Start of Block

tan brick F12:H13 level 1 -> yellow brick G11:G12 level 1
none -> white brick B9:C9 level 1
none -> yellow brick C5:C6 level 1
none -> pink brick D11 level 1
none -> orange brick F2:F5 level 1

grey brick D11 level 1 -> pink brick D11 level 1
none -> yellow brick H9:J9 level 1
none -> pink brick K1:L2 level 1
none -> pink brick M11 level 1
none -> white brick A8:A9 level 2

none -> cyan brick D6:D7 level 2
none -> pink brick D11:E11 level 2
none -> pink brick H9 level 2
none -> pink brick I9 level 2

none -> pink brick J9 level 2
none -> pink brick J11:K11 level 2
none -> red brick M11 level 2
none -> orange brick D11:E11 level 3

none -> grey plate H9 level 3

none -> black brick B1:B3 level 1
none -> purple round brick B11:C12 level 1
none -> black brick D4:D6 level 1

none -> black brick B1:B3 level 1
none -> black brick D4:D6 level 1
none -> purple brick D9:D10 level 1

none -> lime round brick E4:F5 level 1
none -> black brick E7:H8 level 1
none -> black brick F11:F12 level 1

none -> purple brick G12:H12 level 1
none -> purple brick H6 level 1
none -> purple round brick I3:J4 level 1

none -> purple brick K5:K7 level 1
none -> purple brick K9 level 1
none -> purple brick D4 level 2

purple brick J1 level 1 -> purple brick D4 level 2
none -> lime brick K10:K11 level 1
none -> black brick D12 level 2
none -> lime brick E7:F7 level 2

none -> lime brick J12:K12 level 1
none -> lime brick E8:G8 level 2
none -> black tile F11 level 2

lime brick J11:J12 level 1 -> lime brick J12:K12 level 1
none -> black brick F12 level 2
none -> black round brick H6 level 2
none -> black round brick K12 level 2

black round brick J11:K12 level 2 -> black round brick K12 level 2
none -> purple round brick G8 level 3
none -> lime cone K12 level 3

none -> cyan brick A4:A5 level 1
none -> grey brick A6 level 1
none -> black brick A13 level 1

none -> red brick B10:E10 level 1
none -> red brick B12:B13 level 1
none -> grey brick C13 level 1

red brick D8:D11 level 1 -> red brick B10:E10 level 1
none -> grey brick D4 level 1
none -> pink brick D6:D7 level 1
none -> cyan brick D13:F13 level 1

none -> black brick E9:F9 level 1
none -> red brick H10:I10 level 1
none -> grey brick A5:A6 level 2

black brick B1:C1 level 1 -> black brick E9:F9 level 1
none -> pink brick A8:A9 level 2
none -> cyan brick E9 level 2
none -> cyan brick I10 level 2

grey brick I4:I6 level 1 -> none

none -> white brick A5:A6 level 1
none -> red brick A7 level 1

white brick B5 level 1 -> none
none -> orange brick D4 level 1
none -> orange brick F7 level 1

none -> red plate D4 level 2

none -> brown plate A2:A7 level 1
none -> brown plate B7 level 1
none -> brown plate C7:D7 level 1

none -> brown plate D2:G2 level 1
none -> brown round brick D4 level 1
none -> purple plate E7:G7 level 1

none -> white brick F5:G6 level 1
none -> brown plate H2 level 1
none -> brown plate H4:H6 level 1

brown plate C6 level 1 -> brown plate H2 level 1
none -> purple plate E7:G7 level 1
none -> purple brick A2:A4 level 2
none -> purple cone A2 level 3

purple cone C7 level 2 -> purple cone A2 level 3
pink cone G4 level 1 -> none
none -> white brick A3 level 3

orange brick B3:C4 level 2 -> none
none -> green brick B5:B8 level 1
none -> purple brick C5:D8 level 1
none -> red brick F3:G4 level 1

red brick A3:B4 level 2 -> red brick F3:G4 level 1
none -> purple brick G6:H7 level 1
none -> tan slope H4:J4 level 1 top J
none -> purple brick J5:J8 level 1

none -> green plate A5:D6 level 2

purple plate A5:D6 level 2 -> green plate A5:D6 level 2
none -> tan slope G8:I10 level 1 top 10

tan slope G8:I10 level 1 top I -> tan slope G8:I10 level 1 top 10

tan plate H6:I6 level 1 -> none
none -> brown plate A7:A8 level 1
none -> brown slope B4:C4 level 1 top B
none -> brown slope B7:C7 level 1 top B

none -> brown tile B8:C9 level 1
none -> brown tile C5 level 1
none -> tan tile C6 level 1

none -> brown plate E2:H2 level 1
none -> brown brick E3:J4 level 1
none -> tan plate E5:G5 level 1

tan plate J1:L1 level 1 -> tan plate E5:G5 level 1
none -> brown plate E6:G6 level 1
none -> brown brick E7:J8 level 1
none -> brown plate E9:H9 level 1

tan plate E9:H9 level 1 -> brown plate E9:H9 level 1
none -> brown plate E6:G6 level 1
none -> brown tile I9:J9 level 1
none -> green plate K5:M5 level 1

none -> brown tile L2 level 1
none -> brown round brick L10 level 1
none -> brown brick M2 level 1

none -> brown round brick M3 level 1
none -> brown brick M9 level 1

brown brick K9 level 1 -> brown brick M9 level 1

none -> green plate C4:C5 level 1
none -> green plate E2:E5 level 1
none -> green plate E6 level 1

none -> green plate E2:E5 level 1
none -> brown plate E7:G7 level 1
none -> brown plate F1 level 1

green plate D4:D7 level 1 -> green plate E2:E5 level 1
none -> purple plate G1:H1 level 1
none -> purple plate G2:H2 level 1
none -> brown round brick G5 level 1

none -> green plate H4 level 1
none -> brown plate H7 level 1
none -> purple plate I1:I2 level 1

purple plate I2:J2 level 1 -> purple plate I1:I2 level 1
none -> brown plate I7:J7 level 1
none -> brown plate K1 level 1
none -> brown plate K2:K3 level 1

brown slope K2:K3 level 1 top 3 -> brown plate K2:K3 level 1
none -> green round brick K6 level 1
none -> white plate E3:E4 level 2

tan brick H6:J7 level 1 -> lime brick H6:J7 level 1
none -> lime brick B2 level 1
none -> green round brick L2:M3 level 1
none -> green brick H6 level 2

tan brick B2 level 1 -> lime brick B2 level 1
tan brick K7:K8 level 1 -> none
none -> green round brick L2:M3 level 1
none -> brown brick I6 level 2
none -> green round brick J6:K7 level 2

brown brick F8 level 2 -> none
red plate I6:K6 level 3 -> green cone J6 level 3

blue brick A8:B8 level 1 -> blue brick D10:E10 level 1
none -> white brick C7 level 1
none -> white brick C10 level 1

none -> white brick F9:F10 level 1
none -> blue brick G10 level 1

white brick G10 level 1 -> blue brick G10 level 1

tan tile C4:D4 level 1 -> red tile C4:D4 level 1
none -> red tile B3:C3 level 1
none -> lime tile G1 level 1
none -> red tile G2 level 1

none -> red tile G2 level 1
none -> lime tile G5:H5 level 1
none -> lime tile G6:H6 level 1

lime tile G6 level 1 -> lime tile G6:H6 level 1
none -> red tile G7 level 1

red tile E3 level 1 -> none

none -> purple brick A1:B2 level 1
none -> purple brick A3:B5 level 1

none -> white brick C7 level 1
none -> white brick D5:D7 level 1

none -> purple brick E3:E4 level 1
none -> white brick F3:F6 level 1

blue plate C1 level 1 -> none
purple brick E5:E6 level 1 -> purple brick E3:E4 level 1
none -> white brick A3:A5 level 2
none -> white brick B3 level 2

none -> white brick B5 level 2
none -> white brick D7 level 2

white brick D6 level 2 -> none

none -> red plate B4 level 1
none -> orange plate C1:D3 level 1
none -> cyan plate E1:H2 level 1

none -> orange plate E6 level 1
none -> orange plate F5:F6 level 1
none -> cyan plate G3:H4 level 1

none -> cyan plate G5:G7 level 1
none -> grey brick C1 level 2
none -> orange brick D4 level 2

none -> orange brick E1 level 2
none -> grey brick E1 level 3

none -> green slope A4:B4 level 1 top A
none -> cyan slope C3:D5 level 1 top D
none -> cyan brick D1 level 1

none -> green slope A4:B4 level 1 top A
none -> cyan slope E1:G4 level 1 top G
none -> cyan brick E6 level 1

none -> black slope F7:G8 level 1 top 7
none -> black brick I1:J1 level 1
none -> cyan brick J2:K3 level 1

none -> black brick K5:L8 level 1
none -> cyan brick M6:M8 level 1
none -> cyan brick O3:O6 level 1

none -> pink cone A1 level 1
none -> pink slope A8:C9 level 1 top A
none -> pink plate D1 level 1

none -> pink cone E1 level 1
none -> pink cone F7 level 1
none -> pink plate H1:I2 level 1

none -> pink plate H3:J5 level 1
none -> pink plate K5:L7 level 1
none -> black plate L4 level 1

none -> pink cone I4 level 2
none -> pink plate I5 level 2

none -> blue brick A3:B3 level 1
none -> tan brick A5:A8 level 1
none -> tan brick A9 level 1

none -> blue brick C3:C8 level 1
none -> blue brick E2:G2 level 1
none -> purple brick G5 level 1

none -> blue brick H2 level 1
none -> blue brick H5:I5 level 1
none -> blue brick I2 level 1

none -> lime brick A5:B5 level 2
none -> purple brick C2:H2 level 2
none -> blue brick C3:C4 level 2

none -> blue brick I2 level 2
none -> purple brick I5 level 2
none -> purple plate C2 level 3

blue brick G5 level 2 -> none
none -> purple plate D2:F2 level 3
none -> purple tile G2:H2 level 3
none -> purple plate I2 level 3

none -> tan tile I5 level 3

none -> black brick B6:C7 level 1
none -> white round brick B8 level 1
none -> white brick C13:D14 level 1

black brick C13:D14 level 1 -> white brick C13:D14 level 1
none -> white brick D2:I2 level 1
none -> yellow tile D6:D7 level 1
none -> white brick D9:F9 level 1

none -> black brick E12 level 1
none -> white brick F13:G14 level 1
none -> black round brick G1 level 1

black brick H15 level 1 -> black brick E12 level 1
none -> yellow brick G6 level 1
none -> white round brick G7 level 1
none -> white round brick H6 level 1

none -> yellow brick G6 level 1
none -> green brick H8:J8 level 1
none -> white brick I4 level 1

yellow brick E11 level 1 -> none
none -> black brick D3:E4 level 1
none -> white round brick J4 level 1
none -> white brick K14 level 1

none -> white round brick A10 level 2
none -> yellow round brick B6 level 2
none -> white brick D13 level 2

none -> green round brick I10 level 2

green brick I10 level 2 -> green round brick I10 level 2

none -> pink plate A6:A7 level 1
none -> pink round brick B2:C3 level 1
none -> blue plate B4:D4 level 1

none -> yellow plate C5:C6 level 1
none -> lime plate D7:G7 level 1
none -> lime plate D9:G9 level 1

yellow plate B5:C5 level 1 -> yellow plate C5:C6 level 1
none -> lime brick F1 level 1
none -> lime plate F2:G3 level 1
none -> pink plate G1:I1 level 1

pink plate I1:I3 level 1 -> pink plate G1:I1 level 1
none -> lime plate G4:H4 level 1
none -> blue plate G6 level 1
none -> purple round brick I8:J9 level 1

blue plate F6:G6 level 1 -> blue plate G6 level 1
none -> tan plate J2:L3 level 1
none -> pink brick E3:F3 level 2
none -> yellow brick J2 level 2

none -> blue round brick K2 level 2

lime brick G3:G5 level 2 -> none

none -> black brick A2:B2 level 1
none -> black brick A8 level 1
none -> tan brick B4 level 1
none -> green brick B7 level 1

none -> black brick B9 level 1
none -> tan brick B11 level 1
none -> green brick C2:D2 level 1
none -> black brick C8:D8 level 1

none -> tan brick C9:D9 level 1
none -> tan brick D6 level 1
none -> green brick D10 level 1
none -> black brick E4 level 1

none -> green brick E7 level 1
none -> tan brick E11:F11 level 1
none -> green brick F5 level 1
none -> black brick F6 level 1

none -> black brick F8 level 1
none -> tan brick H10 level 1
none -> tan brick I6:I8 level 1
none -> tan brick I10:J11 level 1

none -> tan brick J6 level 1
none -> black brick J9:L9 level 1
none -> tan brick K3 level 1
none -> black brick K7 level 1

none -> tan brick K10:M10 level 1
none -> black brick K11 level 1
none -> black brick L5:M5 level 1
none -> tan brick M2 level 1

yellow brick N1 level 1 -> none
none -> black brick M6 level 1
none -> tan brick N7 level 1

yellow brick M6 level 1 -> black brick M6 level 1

End of Block

What needs to be done » Retype word for word the lines running from the line containing "none -> tan brick C9:D9 level 1" to the end of the listing, and only those.

Solved exercise »
none -> tan brick C9:D9 level 1
none -> tan brick D6 level 1
none -> green brick D10 level 1
none -> black brick E4 level 1

none -> green brick E7 level 1
none -> tan brick E11:F11 level 1
none -> green brick F5 level 1
none -> black brick F6 level 1

none -> black brick F8 level 1
none -> tan brick H10 level 1
none -> tan brick I6:I8 level 1
none -> tan brick I10:J11 level 1

none -> tan brick J6 level 1
none -> black brick J9:L9 level 1
none -> tan brick K3 level 1
none -> black brick K7 level 1

none -> tan brick K10:M10 level 1
none -> black brick K11 level 1
none -> black brick L5:M5 level 1
none -> tan brick M2 level 1

yellow brick N1 level 1 -> none
none -> black brick M6 level 1
none -> tan brick N7 level 1

yellow brick M6 level 1 -> black brick M6 level 1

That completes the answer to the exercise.